Restate all of the following data exactly, keeping any images out of the copy.

== LISTED ENTRIES

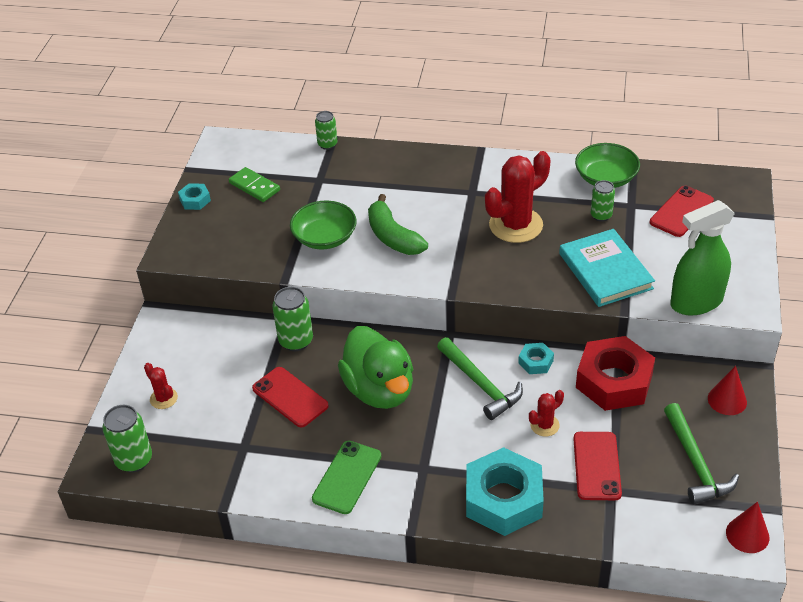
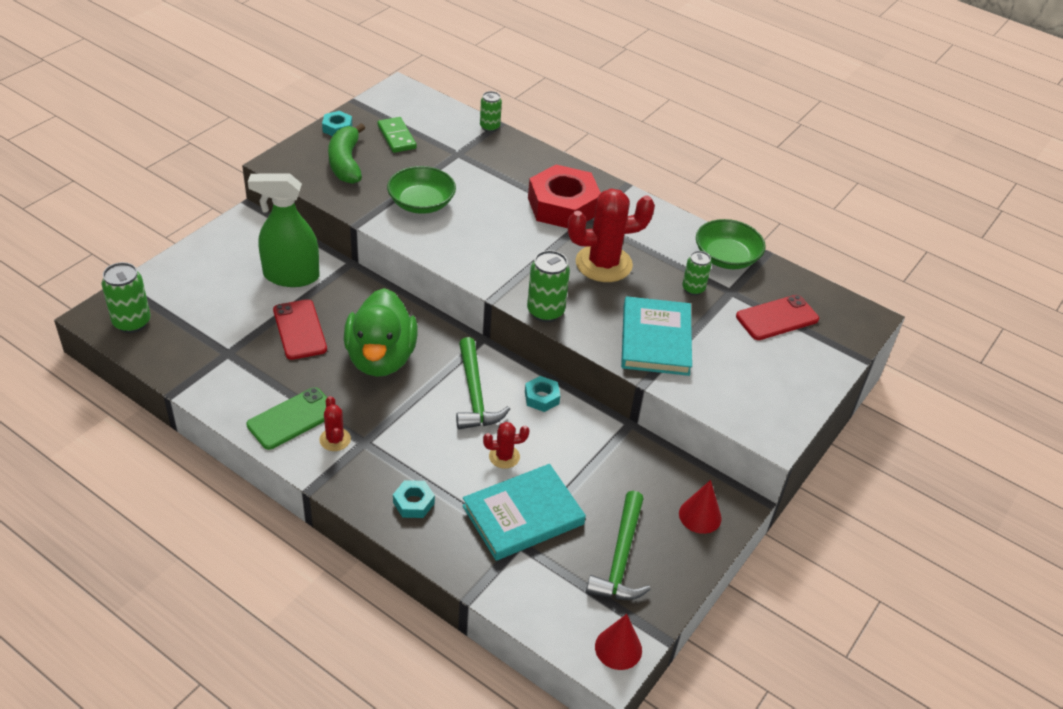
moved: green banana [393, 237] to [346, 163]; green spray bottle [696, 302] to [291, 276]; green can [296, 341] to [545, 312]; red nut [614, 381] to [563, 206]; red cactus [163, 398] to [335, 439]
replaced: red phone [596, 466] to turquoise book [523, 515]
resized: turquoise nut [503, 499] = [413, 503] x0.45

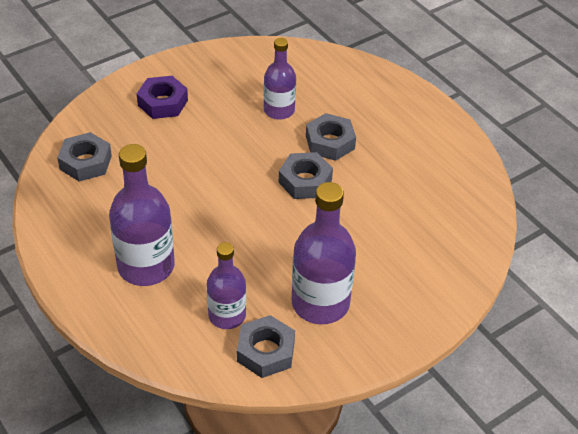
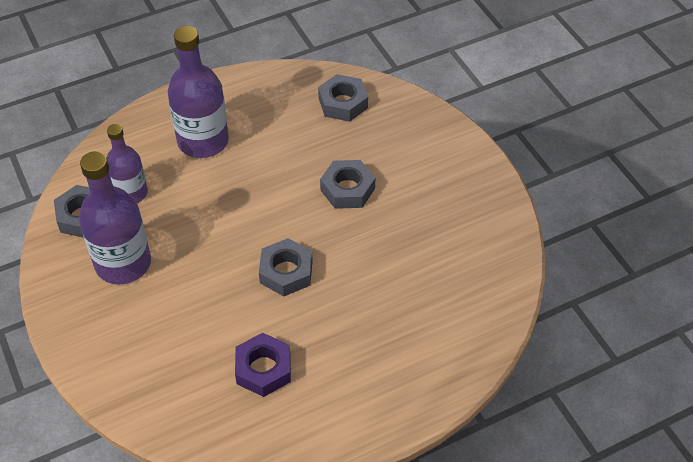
removed: purple bottle [279, 110]
moved: purple nut [162, 103] to [263, 369]; grey nut [330, 142] to [347, 189]

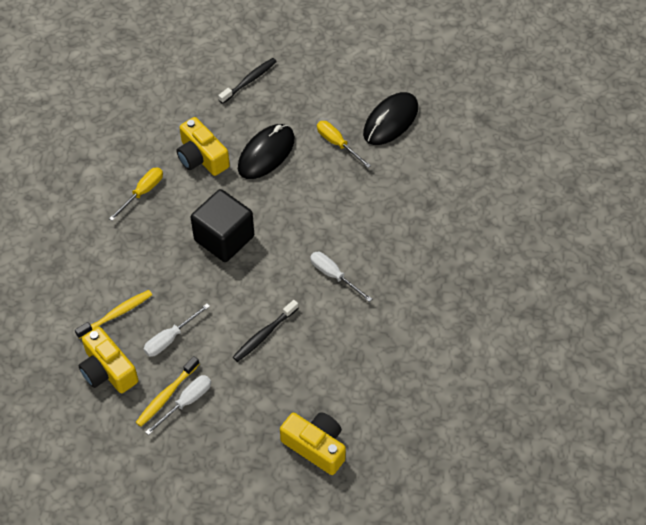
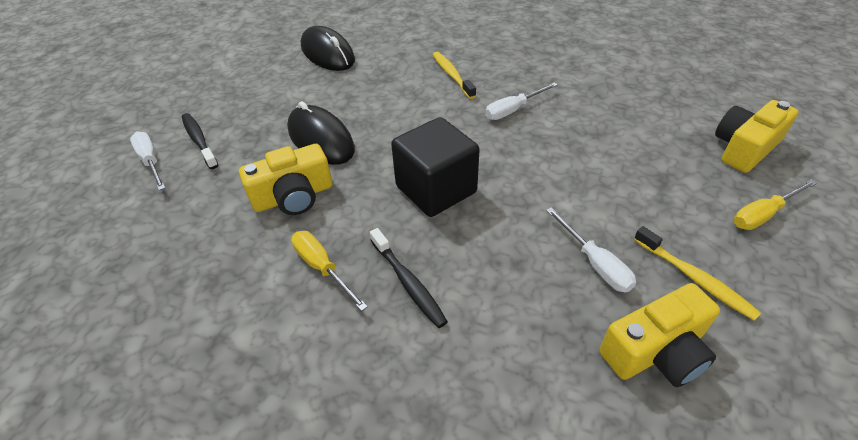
moved: yellow screwdriver [337, 144] to [763, 214]; yellow toothbrush [116, 314] to [452, 75]; black toothbrush [264, 334] to [408, 282]; white screwdriver [186, 402] to [151, 161]

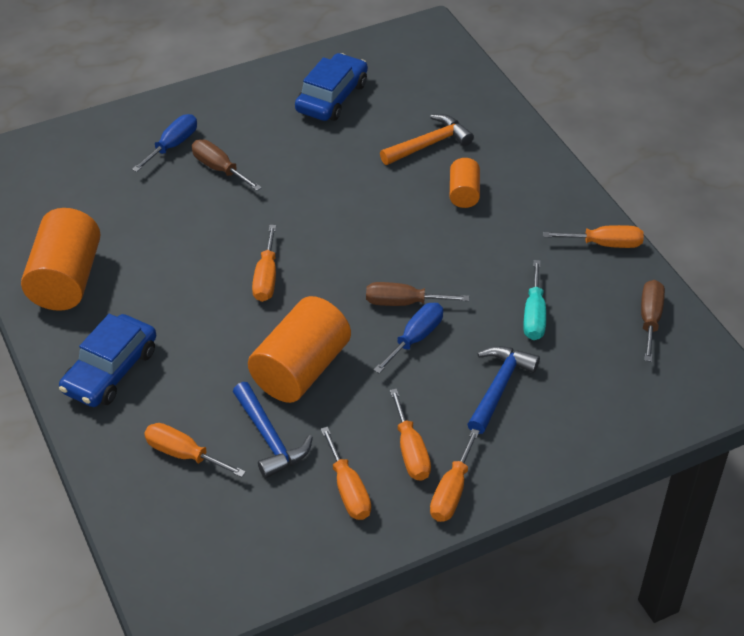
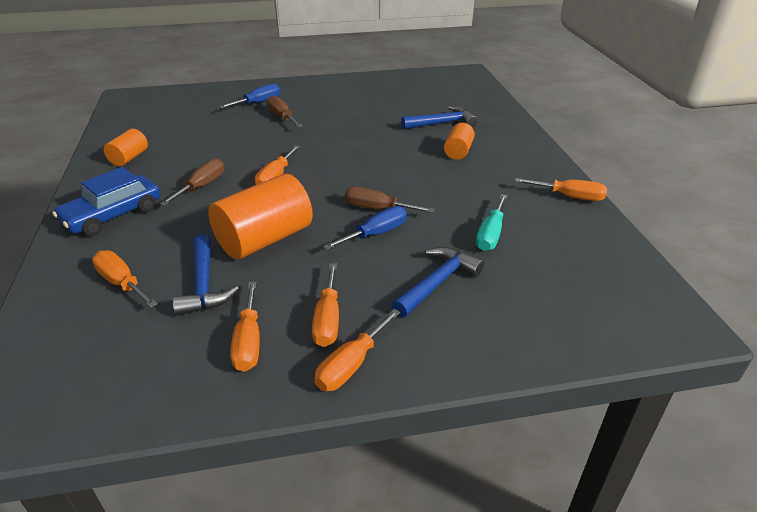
removed: blue car [332, 97]
moved: brown screwdriver [650, 319] to [202, 186]
recoloured: orange hammer [429, 144] to blue hammer [442, 123]
resized: orange cylinder [66, 279] = [129, 158] x0.53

====

### ANSWER TO THIS EXERCISE:
moved: green banana [393, 237] to [346, 163]; green spray bottle [696, 302] to [291, 276]; green can [296, 341] to [545, 312]; red nut [614, 381] to [563, 206]; red cactus [163, 398] to [335, 439]
replaced: red phone [596, 466] to turquoise book [523, 515]
resized: turquoise nut [503, 499] = [413, 503] x0.45

removed: purple bottle [279, 110]
moved: purple nut [162, 103] to [263, 369]; grey nut [330, 142] to [347, 189]

moved: yellow screwdriver [337, 144] to [763, 214]; yellow toothbrush [116, 314] to [452, 75]; black toothbrush [264, 334] to [408, 282]; white screwdriver [186, 402] to [151, 161]

removed: blue car [332, 97]
moved: brown screwdriver [650, 319] to [202, 186]
recoloured: orange hammer [429, 144] to blue hammer [442, 123]
resized: orange cylinder [66, 279] = [129, 158] x0.53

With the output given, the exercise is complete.